*** SUPPLIED ENTRIES ***
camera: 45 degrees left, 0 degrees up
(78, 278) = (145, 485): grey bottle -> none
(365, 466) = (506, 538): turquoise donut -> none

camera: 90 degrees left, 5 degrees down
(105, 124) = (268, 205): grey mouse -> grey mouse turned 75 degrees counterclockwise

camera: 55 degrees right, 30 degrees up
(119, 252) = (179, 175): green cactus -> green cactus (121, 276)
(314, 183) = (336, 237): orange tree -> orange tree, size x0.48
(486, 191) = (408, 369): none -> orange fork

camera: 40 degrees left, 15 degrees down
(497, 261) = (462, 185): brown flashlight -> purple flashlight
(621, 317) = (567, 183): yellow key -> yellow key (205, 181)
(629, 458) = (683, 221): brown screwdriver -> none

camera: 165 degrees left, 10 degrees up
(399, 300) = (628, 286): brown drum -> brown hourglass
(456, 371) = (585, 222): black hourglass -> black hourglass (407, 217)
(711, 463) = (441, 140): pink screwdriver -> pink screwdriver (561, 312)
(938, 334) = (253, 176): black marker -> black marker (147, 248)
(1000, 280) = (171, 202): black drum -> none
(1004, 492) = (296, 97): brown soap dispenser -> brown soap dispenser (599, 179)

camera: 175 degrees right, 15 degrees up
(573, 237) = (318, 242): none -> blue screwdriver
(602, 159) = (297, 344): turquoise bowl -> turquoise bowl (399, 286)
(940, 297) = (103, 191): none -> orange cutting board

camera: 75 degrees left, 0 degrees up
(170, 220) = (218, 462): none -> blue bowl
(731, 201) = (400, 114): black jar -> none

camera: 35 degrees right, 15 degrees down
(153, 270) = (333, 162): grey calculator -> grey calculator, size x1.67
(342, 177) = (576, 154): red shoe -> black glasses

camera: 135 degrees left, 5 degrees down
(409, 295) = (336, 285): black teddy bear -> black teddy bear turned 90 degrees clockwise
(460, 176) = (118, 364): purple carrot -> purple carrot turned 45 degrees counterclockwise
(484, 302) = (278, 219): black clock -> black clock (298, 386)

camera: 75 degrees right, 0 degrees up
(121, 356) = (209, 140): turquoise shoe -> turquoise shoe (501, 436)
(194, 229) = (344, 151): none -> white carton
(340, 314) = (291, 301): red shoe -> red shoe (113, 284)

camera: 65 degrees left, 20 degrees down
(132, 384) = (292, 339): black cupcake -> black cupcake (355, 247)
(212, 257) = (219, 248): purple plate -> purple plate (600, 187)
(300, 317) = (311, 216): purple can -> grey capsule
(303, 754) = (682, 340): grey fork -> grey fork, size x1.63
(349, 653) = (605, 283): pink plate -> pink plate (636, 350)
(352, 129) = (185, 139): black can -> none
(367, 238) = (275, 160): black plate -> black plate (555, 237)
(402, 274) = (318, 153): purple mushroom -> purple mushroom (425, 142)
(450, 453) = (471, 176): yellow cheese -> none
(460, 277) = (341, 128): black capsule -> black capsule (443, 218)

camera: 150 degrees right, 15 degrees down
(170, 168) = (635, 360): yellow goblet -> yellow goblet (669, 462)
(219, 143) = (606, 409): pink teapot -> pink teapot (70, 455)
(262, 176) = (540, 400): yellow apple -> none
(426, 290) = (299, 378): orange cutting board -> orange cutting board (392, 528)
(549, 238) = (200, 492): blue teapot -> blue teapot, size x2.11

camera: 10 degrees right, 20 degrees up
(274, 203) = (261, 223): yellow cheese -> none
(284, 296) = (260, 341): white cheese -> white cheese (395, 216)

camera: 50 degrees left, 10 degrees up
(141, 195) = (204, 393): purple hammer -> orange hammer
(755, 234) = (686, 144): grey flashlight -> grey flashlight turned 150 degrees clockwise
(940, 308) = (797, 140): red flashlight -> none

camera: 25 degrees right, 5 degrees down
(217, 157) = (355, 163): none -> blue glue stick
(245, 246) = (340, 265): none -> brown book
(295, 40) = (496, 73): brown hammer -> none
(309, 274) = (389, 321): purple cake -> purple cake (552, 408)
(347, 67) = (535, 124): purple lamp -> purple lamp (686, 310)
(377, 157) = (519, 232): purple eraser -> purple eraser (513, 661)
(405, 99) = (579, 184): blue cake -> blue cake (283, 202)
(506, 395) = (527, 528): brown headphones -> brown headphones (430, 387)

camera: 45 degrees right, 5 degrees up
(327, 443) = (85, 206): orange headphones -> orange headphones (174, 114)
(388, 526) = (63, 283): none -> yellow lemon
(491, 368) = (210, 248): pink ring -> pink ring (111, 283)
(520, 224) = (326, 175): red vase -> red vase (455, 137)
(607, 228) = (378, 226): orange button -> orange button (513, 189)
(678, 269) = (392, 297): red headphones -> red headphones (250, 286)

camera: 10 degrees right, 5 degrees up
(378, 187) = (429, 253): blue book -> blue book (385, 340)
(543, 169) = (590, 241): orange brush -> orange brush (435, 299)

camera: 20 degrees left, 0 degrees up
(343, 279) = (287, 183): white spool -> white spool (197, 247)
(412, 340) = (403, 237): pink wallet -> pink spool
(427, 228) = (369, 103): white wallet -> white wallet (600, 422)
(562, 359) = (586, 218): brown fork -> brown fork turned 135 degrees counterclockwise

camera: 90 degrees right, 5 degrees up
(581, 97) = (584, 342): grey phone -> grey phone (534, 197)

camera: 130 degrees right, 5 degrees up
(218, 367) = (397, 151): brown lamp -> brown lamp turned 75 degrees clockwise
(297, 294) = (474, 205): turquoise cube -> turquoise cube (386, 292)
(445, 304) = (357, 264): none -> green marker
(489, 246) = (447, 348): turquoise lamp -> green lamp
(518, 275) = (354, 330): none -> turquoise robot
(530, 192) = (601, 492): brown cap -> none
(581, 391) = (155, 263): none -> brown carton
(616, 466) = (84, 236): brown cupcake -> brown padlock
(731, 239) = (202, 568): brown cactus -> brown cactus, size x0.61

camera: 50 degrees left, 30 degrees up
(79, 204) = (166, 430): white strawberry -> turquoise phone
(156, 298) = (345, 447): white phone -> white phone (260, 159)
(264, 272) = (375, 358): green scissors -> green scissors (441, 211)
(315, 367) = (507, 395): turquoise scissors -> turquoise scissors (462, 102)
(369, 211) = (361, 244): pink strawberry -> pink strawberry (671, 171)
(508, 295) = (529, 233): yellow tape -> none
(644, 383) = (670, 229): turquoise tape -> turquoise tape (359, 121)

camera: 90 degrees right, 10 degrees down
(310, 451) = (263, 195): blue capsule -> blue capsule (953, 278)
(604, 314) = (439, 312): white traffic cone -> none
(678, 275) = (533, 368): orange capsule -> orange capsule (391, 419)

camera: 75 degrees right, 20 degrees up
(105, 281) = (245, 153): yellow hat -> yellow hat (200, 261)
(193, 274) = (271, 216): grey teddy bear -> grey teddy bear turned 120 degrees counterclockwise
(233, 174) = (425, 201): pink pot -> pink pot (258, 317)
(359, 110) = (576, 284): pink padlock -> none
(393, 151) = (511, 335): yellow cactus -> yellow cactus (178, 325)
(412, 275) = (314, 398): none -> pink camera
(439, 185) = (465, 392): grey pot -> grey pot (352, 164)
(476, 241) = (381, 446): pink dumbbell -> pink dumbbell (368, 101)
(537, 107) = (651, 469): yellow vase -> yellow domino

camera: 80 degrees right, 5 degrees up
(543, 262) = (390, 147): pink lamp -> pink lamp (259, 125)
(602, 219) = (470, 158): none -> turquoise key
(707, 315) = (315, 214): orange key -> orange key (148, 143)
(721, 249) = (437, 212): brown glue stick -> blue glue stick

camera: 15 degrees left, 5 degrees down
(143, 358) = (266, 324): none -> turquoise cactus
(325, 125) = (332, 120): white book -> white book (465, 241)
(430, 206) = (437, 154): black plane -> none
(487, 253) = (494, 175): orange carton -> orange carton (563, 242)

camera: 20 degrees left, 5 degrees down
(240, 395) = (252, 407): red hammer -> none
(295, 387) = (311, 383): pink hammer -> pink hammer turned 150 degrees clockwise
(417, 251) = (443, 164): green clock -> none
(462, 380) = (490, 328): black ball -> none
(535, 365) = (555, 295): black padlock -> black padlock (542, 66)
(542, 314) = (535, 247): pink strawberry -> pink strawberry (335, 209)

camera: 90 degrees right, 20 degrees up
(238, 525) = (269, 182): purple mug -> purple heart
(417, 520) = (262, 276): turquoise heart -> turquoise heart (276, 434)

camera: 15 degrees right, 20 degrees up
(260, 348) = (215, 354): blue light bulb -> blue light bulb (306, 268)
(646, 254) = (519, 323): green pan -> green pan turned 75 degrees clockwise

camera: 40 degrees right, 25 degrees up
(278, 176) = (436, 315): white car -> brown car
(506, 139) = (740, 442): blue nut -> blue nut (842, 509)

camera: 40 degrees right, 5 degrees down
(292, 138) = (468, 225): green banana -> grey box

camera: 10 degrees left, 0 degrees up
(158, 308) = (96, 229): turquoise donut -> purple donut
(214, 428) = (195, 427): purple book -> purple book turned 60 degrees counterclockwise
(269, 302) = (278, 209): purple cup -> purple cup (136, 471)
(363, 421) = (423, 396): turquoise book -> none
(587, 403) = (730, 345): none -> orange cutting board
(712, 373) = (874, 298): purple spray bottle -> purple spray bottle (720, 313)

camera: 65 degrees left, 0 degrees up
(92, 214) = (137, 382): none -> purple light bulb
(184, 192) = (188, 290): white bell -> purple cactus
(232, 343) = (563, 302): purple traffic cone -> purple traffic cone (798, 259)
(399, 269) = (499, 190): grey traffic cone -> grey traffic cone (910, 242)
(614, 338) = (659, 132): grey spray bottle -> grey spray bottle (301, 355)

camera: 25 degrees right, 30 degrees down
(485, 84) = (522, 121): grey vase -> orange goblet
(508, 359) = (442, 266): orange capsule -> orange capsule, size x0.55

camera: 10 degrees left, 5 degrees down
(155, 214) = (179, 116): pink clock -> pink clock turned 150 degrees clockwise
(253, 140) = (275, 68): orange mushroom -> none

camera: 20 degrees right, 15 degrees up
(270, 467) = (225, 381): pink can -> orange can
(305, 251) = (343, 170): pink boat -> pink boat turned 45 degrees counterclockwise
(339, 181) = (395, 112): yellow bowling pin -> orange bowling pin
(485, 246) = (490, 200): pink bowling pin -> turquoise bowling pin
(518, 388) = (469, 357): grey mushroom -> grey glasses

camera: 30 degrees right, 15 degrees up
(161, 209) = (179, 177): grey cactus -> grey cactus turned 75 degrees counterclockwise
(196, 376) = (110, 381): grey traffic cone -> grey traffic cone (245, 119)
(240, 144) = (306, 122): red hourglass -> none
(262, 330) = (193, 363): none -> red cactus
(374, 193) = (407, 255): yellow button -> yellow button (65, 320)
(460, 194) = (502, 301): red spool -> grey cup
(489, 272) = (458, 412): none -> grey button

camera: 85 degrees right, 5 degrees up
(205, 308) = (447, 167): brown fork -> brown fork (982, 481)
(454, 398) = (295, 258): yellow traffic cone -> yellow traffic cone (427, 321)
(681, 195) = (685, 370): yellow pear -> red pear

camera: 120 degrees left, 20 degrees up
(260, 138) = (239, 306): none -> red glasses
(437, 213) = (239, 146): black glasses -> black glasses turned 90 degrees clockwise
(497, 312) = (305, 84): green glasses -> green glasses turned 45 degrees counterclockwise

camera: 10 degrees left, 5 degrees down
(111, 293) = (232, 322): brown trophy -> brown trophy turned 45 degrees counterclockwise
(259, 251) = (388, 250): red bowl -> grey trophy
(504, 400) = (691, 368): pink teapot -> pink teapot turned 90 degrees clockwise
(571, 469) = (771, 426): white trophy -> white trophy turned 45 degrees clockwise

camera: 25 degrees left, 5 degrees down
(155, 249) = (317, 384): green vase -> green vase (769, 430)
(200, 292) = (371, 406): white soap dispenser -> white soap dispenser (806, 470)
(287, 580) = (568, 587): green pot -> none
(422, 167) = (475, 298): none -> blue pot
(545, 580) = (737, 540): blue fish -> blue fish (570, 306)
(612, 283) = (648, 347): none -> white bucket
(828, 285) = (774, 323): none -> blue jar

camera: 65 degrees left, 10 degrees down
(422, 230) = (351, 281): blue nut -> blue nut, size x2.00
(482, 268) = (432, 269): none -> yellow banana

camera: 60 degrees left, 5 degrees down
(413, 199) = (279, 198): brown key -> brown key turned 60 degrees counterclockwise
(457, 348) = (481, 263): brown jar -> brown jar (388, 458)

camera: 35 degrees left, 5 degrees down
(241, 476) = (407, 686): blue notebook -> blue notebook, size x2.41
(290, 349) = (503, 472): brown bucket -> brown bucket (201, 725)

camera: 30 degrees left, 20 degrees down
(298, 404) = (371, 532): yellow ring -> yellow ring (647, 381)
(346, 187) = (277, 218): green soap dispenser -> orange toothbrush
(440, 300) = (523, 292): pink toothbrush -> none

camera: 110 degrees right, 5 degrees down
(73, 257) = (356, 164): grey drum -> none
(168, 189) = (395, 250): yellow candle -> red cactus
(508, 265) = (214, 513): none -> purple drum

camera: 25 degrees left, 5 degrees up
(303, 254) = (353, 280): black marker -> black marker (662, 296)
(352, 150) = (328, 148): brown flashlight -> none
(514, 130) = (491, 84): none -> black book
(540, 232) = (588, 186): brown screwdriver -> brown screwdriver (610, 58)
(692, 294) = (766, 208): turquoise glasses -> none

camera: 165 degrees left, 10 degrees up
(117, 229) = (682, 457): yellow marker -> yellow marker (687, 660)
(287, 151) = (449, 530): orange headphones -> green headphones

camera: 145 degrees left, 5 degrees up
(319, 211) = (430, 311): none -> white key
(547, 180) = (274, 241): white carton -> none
*** End of SUPPLIED ENTRIES ***
EXERCISE — Using the entries shown above, reproduce verbatim the lines from the line bearing "(300, 317) = (311, 216): purple" to the line bearing "(402, 274) = (318, 153): purple", inclusive.

THE ANSWER —
(300, 317) = (311, 216): purple can -> grey capsule
(303, 754) = (682, 340): grey fork -> grey fork, size x1.63
(349, 653) = (605, 283): pink plate -> pink plate (636, 350)
(352, 129) = (185, 139): black can -> none
(367, 238) = (275, 160): black plate -> black plate (555, 237)
(402, 274) = (318, 153): purple mushroom -> purple mushroom (425, 142)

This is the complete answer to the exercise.